*Exercise instructions*: Every line in the following data that has "blue" counts toward the total; state that total alone.

*Information given*:
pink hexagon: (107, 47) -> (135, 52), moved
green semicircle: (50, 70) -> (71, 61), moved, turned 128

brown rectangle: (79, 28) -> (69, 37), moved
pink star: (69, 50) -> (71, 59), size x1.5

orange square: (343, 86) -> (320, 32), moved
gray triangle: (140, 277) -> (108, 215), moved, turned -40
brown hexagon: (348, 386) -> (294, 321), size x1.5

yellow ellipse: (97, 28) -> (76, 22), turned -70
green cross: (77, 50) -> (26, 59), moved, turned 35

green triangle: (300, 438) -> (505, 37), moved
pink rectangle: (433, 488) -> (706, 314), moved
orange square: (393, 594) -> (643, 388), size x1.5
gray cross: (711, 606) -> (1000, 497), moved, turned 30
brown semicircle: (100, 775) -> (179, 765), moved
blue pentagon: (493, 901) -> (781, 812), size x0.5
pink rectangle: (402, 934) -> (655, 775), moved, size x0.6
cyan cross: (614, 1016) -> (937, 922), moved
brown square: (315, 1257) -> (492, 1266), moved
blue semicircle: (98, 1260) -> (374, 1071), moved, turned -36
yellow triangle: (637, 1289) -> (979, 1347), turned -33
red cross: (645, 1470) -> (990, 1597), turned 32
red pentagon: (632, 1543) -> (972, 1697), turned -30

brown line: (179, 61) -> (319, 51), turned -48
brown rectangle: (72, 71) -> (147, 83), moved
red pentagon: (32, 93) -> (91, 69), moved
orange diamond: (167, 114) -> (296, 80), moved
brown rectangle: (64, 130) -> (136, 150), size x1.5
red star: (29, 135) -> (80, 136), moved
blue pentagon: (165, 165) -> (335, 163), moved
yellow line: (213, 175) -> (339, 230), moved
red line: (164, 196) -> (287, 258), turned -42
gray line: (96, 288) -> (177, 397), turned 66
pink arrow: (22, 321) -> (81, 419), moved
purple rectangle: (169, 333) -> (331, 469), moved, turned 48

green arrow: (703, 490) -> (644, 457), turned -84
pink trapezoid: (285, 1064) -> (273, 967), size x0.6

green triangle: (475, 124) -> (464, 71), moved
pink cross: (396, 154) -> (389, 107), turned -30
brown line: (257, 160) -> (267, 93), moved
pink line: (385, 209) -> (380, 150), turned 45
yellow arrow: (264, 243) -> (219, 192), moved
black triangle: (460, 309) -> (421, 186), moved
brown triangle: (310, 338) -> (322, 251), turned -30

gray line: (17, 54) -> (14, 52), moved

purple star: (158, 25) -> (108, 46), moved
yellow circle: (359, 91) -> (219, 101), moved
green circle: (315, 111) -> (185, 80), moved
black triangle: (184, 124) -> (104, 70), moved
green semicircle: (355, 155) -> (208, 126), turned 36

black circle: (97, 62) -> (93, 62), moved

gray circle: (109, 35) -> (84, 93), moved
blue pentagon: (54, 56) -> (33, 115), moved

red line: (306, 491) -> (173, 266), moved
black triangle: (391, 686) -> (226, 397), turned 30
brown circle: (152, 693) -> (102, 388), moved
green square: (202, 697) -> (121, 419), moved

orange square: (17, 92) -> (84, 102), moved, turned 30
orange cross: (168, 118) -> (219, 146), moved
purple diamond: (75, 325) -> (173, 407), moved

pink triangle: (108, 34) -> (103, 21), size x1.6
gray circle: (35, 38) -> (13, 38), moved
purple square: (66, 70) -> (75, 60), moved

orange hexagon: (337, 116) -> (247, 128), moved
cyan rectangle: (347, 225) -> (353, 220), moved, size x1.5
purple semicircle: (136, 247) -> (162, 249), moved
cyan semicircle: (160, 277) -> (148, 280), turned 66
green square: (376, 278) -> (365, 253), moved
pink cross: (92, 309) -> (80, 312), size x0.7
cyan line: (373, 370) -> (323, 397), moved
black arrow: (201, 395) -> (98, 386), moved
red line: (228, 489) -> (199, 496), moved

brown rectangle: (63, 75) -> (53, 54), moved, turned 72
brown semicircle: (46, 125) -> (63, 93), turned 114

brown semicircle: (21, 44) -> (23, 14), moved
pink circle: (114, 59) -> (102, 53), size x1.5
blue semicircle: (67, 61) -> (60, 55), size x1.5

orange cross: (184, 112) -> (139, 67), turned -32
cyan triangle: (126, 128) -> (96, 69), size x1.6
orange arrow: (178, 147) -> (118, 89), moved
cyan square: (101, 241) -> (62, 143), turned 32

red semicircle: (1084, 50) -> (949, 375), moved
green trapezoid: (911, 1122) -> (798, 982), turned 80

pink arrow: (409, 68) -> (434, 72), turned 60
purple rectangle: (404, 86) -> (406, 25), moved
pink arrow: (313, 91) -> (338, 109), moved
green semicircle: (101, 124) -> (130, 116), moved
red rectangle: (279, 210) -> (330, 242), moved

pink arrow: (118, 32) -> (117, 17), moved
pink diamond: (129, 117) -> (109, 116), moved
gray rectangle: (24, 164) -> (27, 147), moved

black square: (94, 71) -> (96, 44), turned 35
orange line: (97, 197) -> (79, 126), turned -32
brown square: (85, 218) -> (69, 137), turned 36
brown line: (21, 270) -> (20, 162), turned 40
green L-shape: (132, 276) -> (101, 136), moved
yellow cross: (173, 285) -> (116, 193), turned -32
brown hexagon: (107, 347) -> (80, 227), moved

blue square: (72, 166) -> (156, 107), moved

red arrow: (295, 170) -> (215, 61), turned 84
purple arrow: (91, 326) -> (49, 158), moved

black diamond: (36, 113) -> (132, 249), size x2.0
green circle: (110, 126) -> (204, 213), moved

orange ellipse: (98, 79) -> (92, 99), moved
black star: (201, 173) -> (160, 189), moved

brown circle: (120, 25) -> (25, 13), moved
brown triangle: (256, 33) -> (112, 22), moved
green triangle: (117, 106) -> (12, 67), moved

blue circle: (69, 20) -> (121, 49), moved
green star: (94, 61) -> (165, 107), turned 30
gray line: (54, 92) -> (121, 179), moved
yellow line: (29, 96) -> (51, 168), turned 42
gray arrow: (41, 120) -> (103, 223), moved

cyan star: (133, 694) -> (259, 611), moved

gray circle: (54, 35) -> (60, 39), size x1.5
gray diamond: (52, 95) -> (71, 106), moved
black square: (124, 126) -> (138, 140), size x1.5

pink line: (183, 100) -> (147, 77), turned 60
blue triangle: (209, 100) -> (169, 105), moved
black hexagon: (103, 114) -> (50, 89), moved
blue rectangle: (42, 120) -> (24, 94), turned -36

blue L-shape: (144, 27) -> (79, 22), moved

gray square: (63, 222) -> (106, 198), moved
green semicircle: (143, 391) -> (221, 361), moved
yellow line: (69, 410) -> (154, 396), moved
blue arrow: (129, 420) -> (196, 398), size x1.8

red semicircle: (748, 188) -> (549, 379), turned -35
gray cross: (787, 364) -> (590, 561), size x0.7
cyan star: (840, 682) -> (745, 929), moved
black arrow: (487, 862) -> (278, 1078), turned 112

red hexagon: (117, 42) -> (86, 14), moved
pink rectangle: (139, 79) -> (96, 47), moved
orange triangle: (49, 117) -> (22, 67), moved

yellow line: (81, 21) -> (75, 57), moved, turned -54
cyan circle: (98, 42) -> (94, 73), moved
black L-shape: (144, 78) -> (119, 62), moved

*Output of the task*: 11